Word for word, give again the line holding "HALL1 pin OUT: D2 -> A0" and each line after it to the end of the listing below.

*** Opening MATERIAL PROVIDED ***

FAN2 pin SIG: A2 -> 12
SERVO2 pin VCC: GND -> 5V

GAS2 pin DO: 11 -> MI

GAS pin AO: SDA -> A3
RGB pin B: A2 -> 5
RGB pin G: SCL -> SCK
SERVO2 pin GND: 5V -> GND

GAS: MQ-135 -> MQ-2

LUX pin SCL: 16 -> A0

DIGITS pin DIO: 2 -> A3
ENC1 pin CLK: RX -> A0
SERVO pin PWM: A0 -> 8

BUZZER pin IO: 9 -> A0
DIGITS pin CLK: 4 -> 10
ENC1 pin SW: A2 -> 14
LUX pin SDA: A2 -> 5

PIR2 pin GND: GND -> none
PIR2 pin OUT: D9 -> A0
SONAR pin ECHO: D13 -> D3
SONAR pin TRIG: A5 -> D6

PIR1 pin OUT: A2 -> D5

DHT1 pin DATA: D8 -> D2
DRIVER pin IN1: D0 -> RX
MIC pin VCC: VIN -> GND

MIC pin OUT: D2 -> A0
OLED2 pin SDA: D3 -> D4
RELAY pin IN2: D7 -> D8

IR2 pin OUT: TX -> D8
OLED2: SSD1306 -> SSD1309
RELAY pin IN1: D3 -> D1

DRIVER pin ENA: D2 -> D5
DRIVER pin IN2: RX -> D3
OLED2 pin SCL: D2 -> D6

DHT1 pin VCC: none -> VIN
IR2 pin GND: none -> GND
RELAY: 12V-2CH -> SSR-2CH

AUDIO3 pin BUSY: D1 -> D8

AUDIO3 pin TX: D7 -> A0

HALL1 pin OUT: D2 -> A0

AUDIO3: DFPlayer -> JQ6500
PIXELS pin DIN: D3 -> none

*** Closing MATERIAL PROVIDED ***

= OUTPUT =
HALL1 pin OUT: D2 -> A0

AUDIO3: DFPlayer -> JQ6500
PIXELS pin DIN: D3 -> none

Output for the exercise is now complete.